» **DIRECTIONS FOR THIS TASK**:
Scan the data for "black" and copy each matching line.

» **SOURCE DATA**:

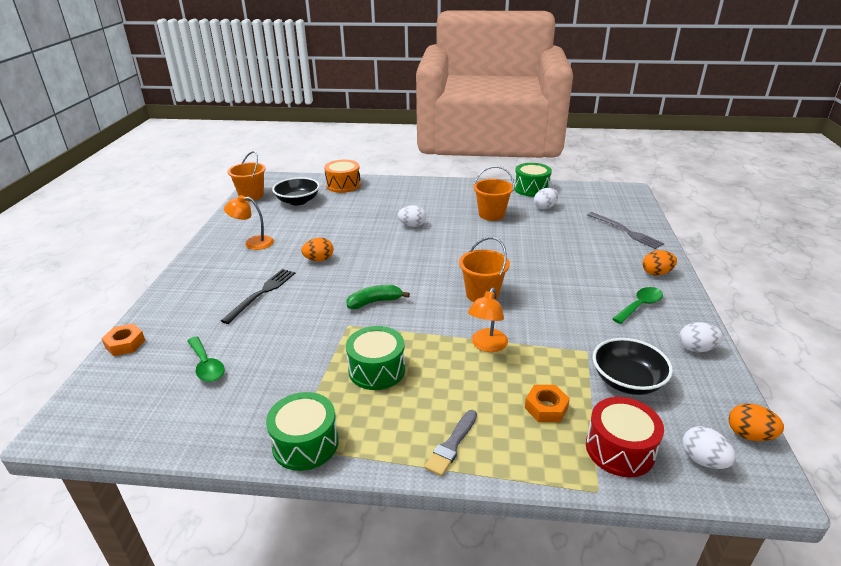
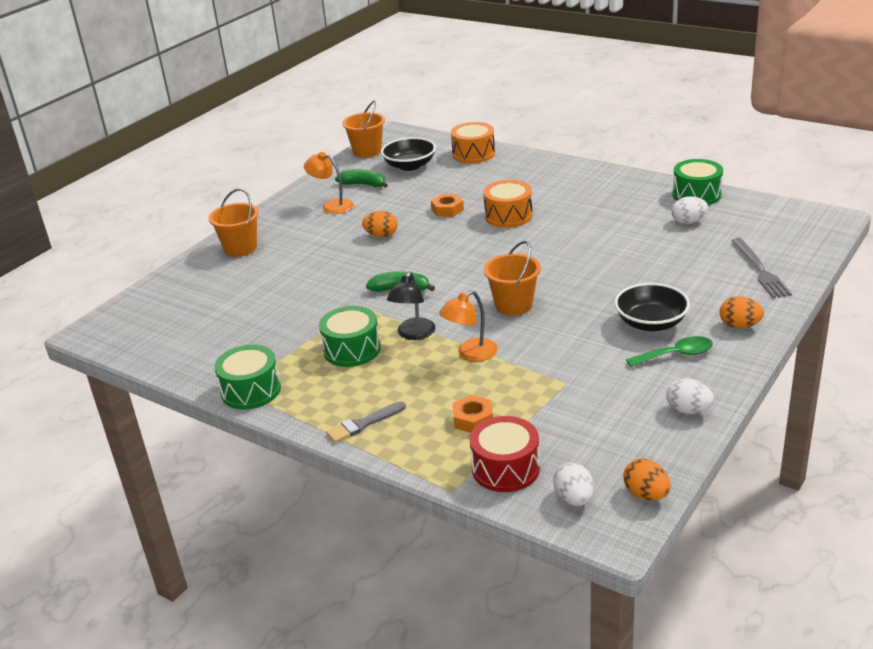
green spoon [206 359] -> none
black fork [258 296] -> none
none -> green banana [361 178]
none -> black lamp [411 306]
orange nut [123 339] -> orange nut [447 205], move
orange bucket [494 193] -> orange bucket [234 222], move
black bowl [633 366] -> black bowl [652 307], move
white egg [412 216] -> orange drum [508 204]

» **RESPONSE TO THIS TASK**:
black fork [258 296] -> none
none -> black lamp [411 306]
black bowl [633 366] -> black bowl [652 307], move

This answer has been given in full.